Task goal:
Copy out, from the data, each line containing the string "dice".

Material to process:
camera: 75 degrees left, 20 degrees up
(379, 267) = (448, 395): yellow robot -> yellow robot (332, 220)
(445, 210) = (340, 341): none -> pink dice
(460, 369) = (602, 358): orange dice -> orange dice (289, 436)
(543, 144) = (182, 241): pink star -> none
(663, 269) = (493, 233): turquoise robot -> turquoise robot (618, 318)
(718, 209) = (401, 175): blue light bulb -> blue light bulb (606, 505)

==

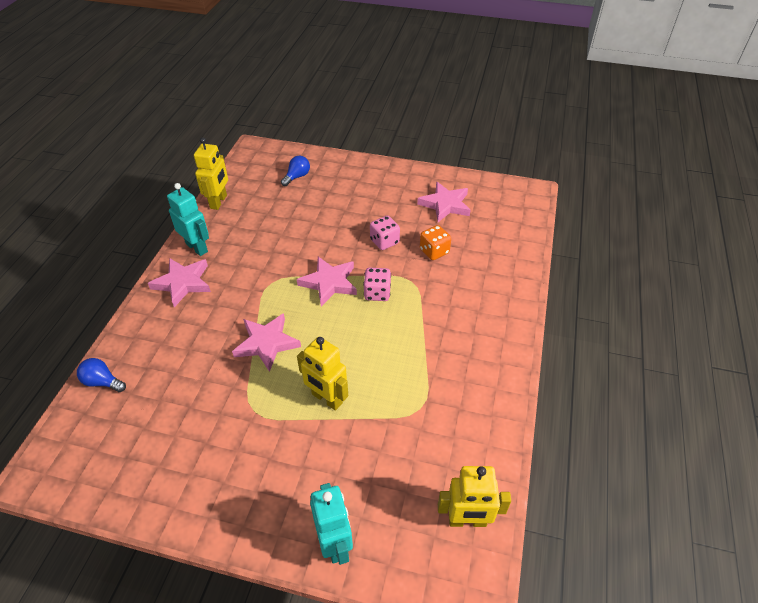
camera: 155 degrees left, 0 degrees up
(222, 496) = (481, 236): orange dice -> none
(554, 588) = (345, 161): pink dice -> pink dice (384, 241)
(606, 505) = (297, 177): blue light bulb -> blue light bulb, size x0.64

Response to the exercise:
(445, 210) = (340, 341): none -> pink dice
(460, 369) = (602, 358): orange dice -> orange dice (289, 436)
(222, 496) = (481, 236): orange dice -> none
(554, 588) = (345, 161): pink dice -> pink dice (384, 241)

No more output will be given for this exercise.